- [TASK OBJECTIVE]: Examine the entries below, count the lines holding the string "shifted", and respond with the number only.

- [TASK MATERIAL]:
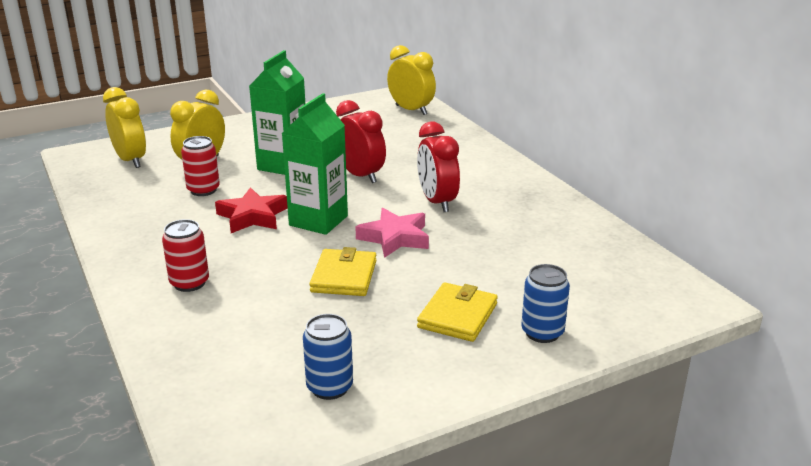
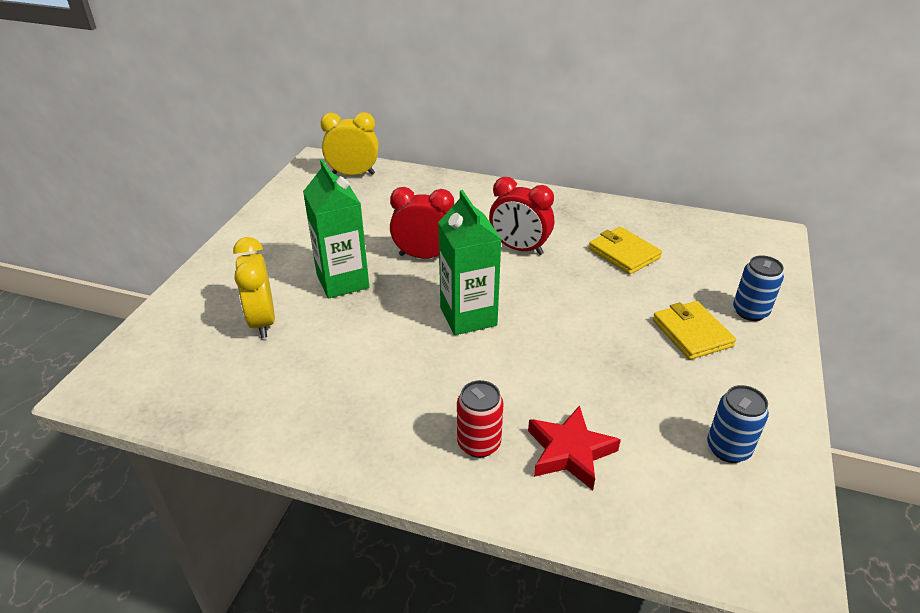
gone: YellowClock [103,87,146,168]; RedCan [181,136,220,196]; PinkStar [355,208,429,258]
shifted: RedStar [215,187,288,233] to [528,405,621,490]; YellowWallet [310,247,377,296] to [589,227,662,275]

...

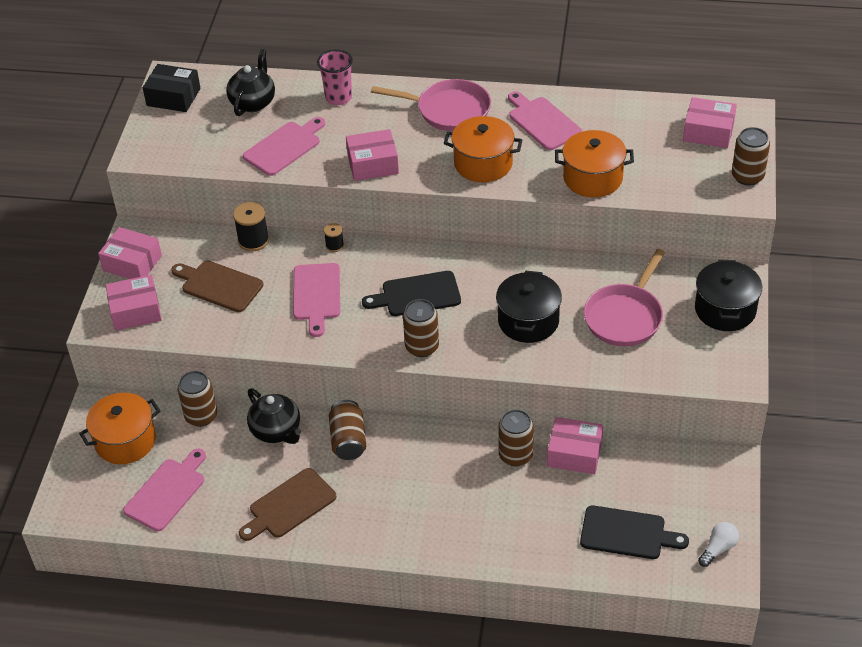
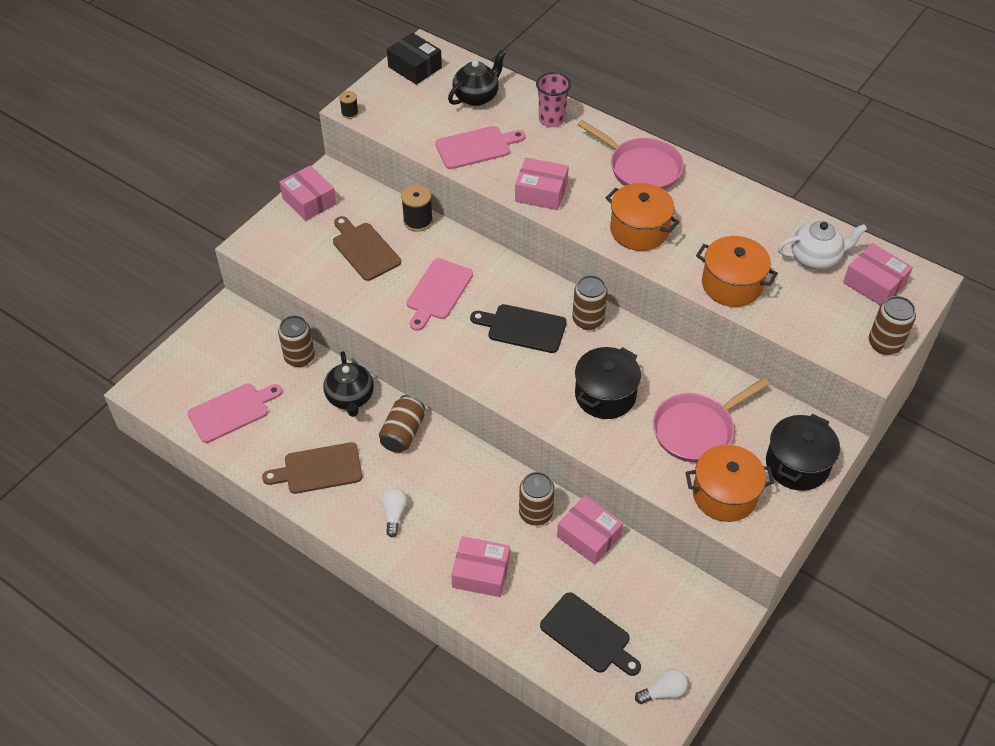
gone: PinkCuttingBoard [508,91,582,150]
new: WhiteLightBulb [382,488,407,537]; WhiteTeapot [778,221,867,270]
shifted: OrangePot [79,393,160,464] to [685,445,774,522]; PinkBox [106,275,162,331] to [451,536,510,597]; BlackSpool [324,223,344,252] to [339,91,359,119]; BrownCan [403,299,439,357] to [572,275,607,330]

- [RESULT OF THE EXERCISE]: 2